▸ What the task asks
Your answer must be one number: the count of lines below that hold the word "minus".

** Records for this task follows **

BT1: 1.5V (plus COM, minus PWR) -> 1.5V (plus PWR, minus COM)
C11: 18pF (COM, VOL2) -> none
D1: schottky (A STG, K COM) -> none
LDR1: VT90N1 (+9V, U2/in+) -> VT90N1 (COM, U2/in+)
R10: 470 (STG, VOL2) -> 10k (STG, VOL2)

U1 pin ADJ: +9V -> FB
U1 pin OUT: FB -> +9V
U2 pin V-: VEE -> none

** End of Records for this task **
** Records for this task follows **

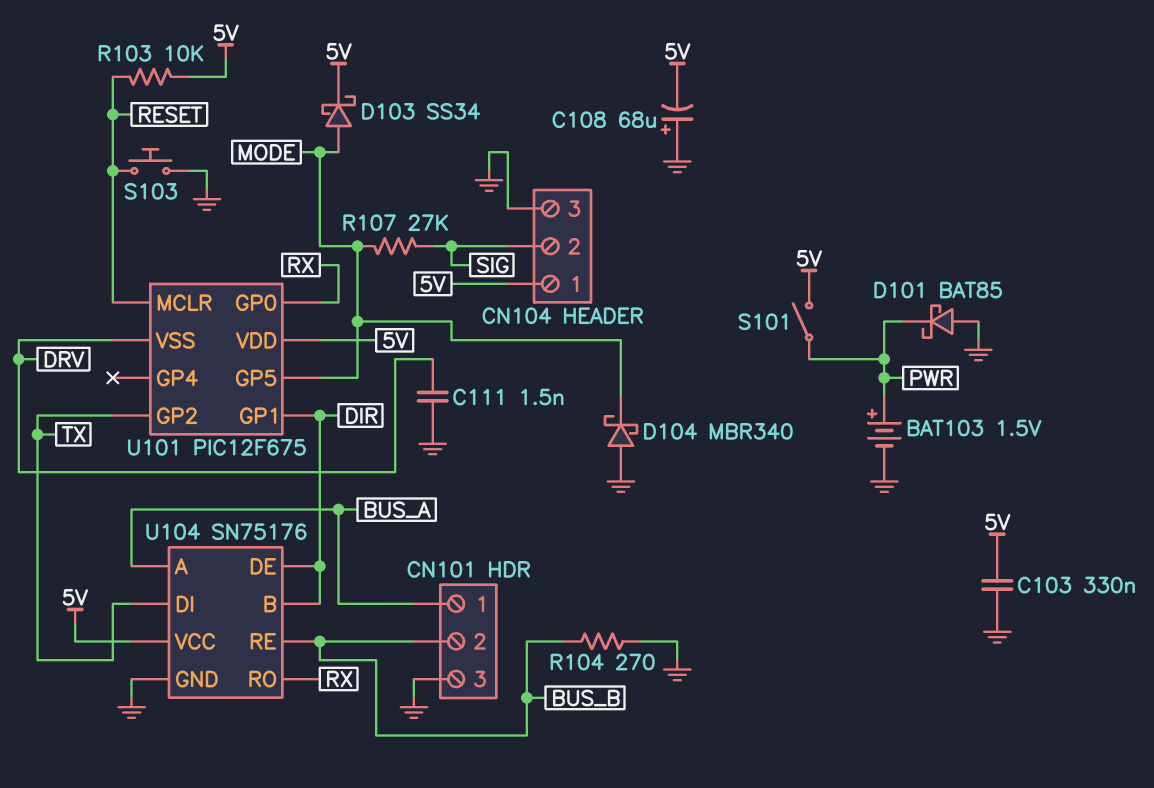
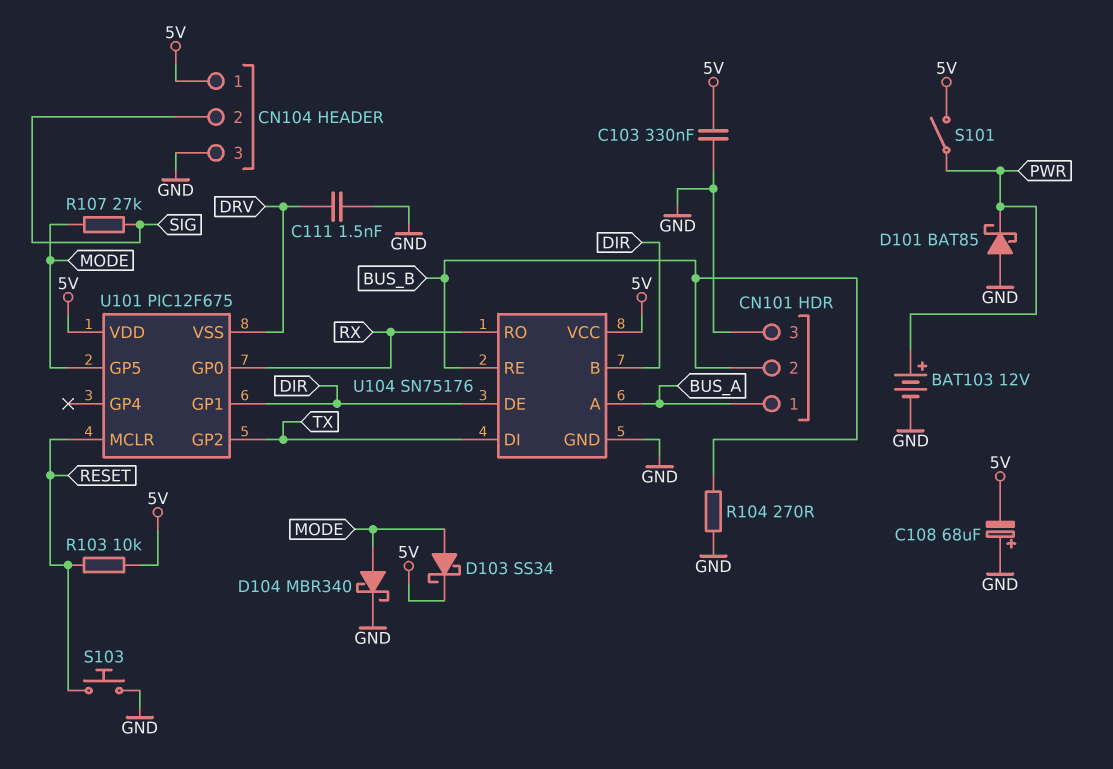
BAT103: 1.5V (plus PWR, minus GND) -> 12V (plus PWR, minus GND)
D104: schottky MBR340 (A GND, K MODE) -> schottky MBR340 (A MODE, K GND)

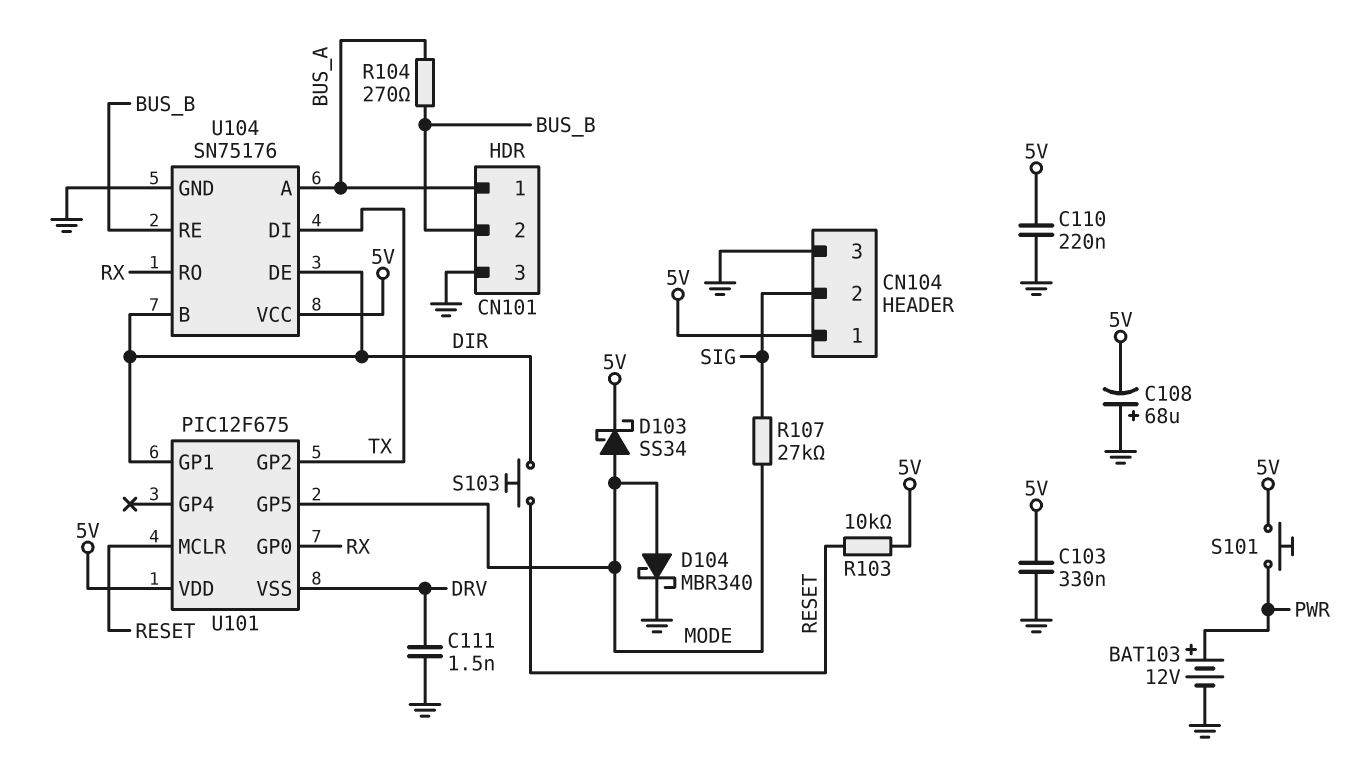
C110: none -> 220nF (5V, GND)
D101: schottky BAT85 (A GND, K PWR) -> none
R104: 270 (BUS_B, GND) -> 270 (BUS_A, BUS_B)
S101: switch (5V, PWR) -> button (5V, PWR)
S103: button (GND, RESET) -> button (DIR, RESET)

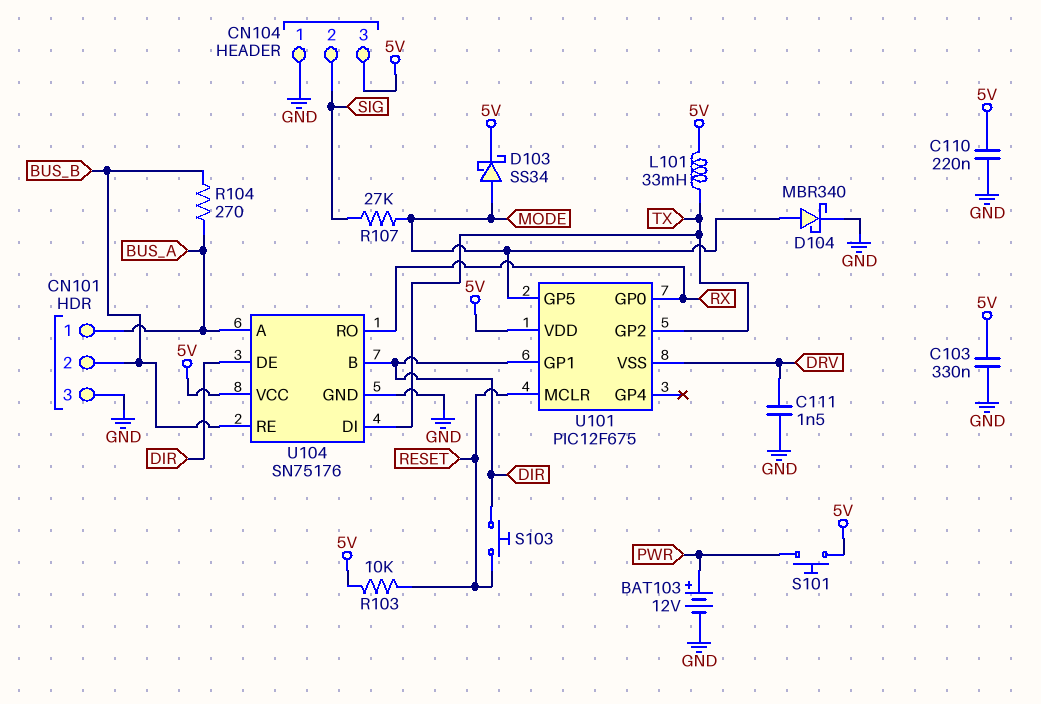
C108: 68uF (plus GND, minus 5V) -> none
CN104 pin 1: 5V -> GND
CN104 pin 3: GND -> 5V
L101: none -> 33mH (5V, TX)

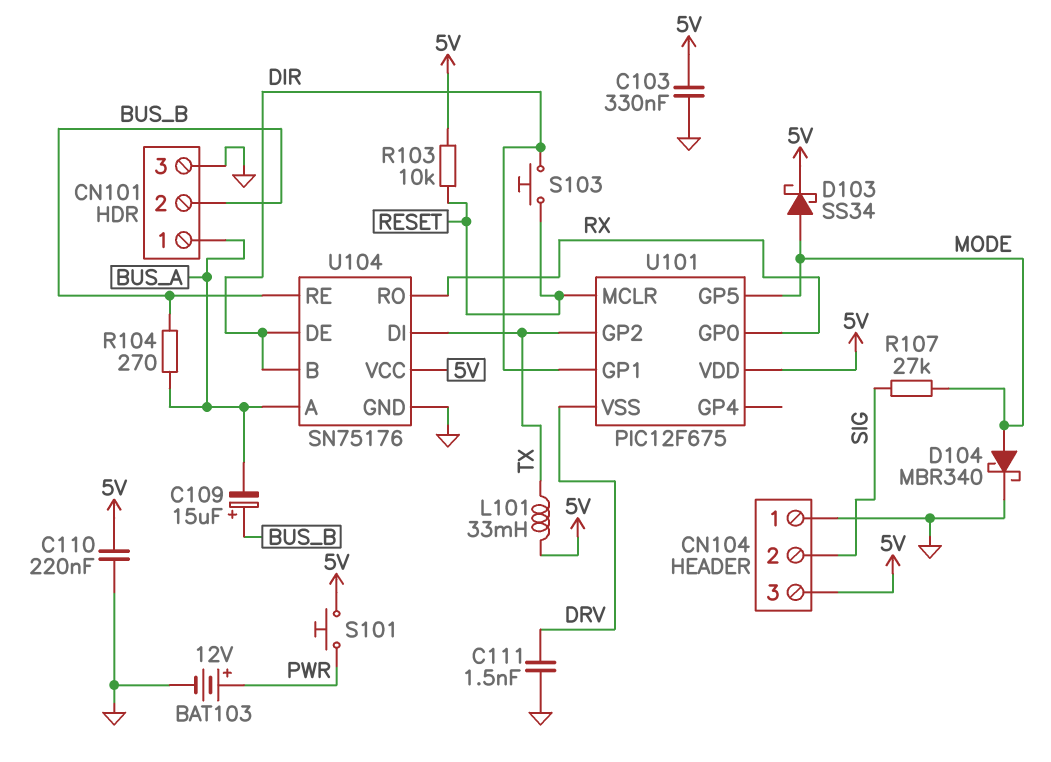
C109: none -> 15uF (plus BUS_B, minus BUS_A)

** End of Records for this task **
** Records for this task follows **

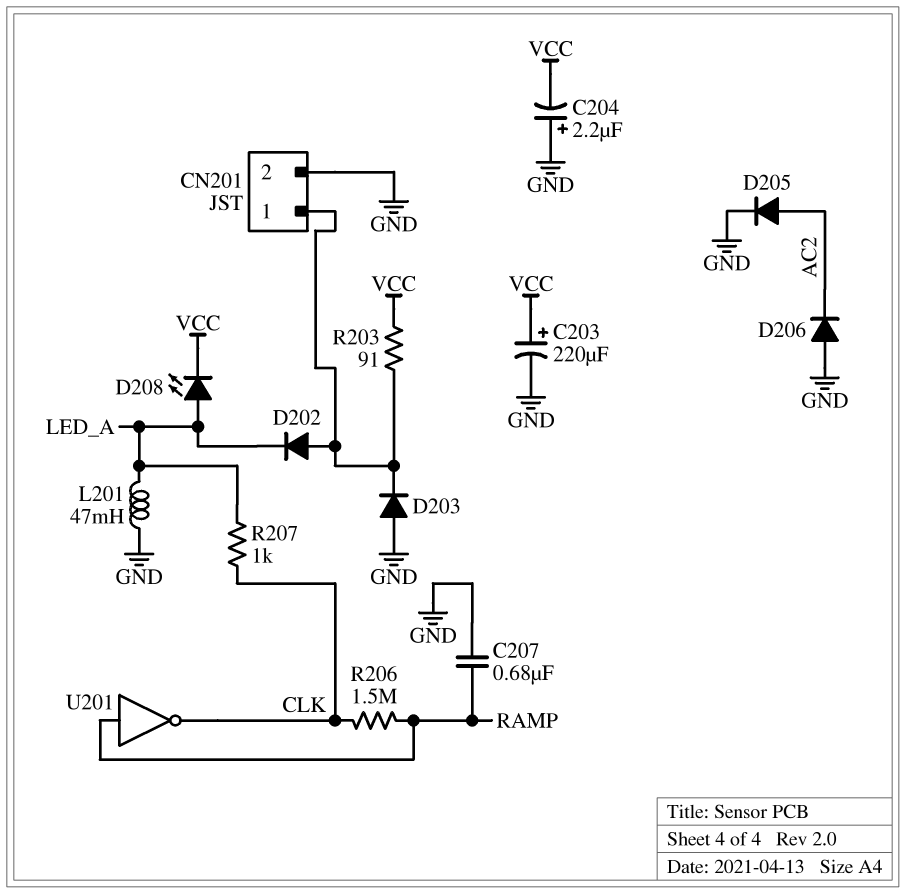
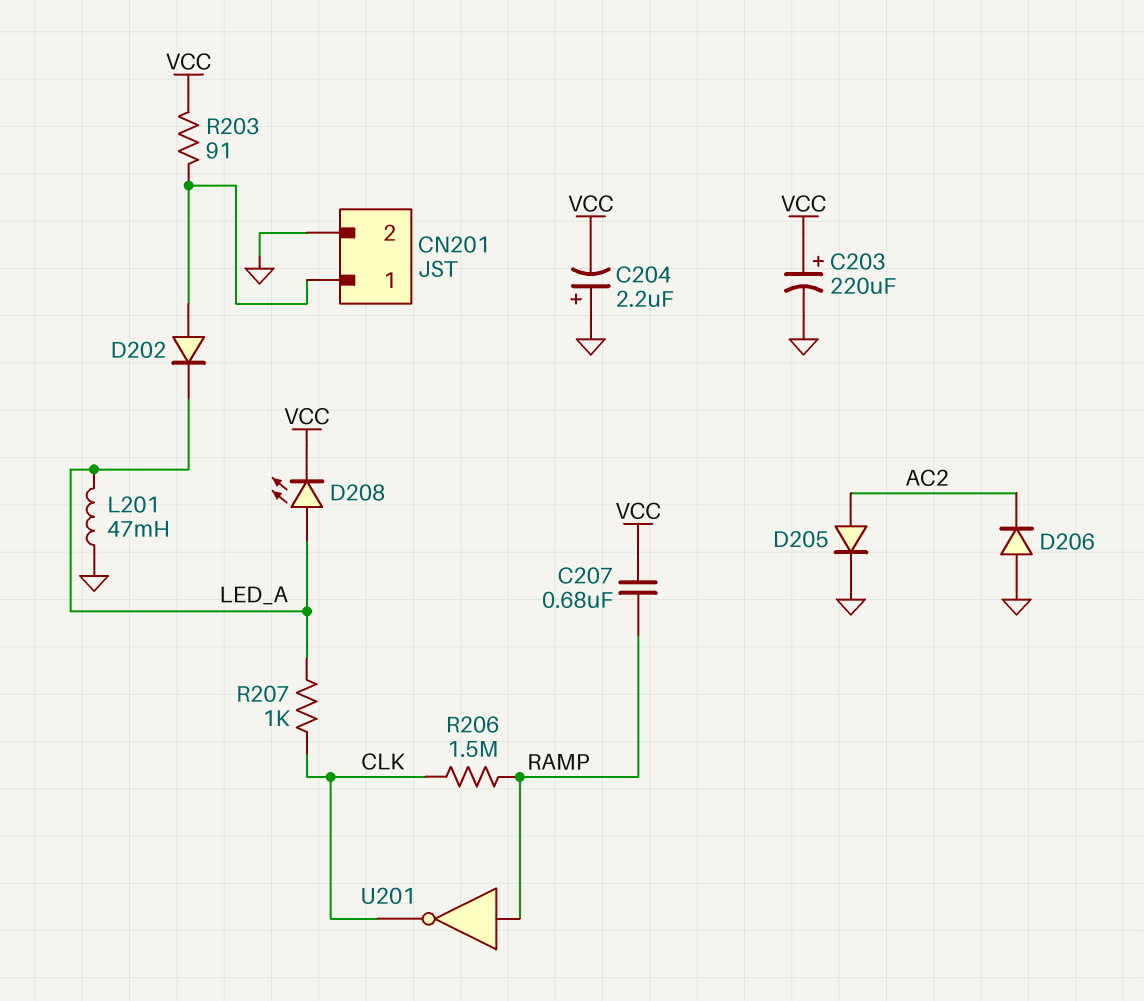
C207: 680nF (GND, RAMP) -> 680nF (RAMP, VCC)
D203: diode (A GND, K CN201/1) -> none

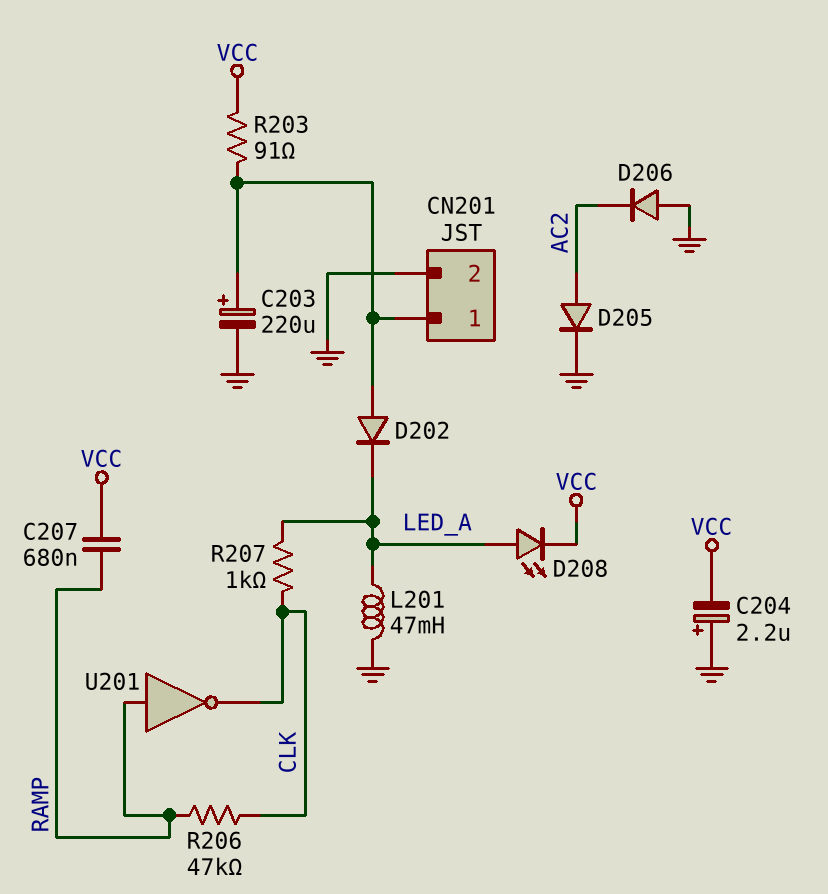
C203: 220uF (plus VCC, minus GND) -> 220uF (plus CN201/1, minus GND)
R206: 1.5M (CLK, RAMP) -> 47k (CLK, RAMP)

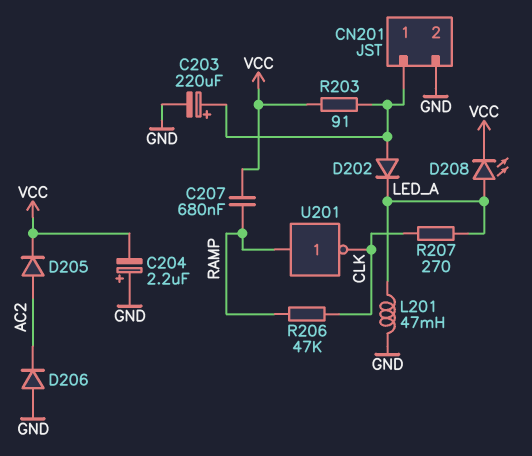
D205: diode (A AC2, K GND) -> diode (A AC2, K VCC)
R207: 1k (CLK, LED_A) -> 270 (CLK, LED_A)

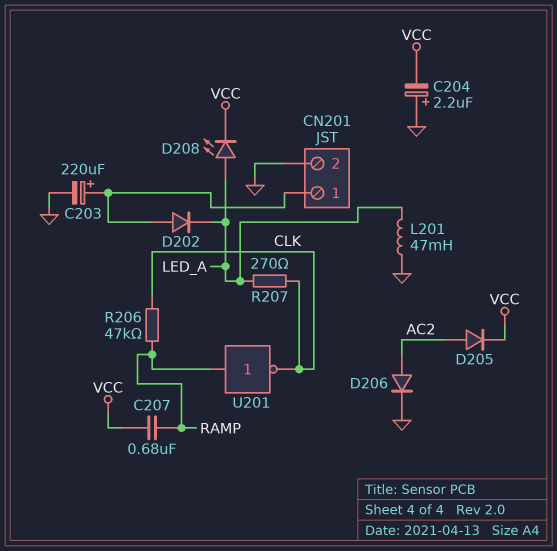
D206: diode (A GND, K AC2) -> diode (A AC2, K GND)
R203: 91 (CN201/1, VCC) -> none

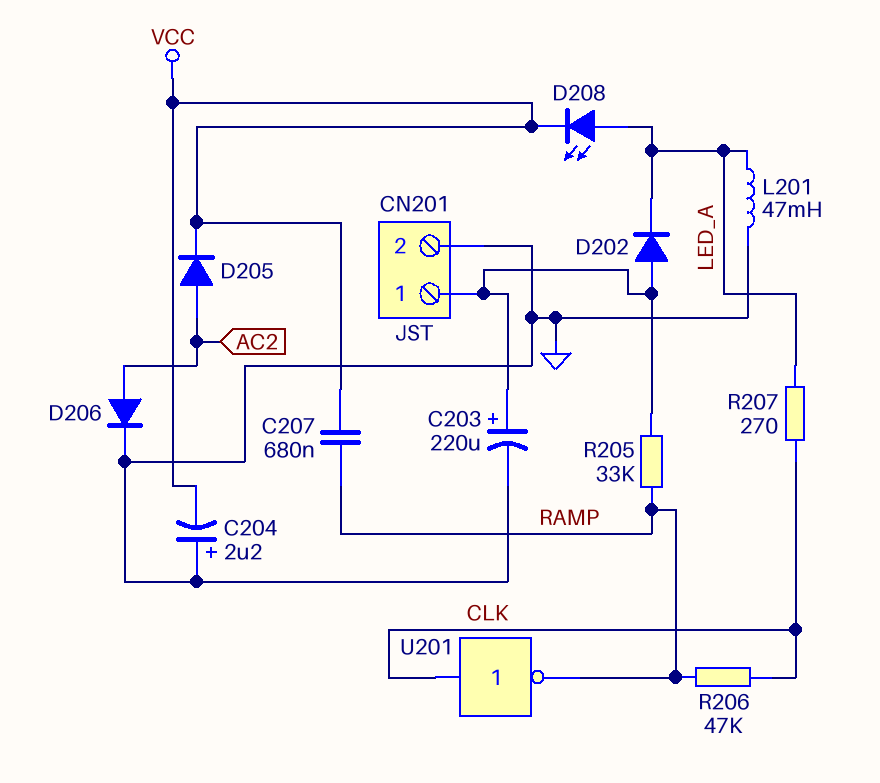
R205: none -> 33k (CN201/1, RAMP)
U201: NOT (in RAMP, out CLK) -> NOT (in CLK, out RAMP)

** End of Records for this task **

▸ Answer section
5